[Data entries]
Start of Block

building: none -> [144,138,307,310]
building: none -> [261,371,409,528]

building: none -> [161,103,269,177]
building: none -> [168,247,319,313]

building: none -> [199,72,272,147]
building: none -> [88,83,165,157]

End of Block
Start of Block

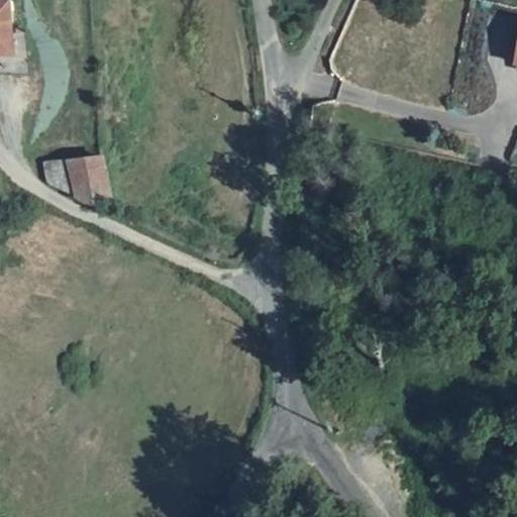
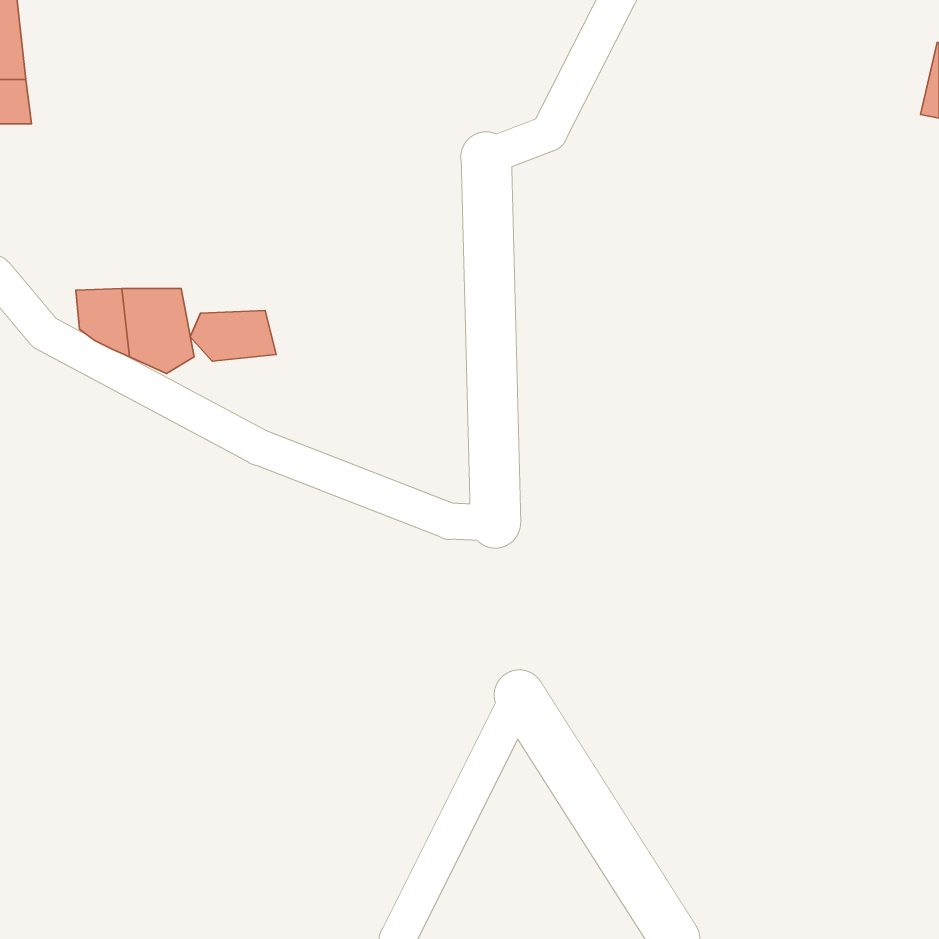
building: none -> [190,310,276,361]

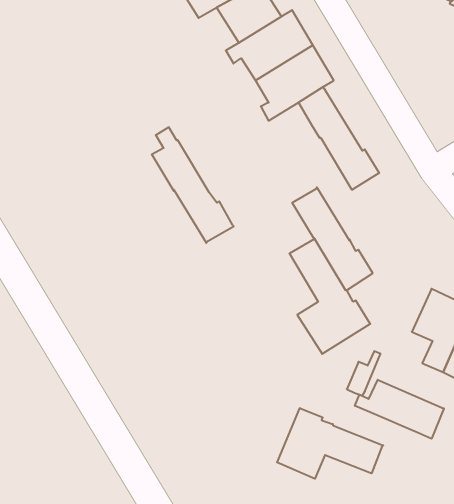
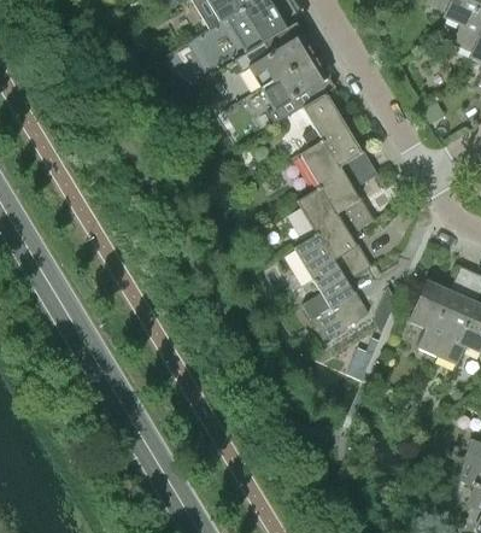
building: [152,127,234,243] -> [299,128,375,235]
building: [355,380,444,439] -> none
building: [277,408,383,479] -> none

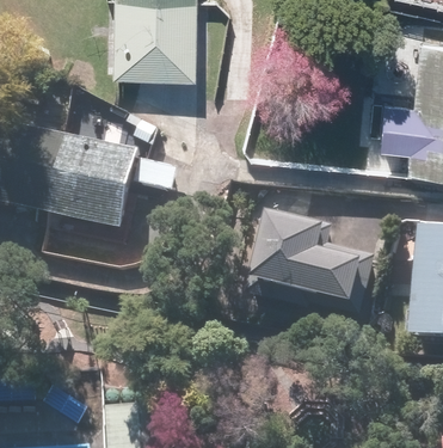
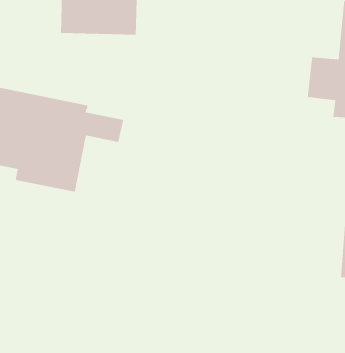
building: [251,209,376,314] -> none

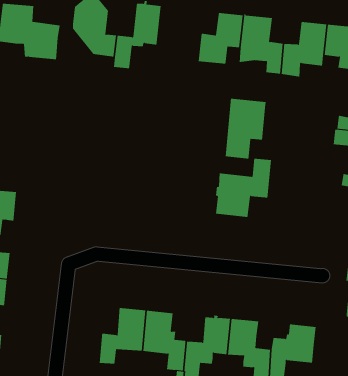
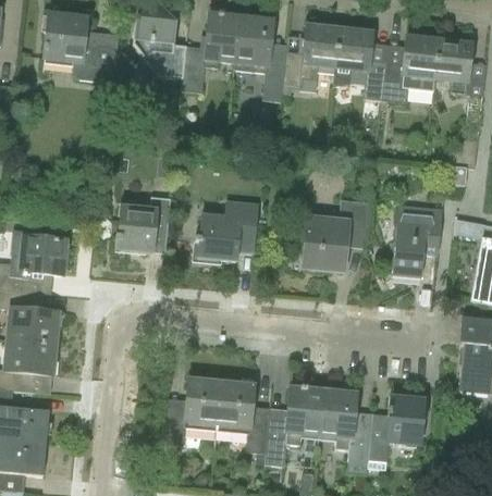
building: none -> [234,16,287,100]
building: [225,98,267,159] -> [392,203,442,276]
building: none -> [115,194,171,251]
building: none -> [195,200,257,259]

End of Block

[WHAT IS BEING ASKED]: Look above for the line containing "building: none -> [144,138,307,310]". Output from there through the line containing "building: none -> [88,83,165,157]", exactly and inclusively.

[TASK ANSWER]:
building: none -> [144,138,307,310]
building: none -> [261,371,409,528]

building: none -> [161,103,269,177]
building: none -> [168,247,319,313]

building: none -> [199,72,272,147]
building: none -> [88,83,165,157]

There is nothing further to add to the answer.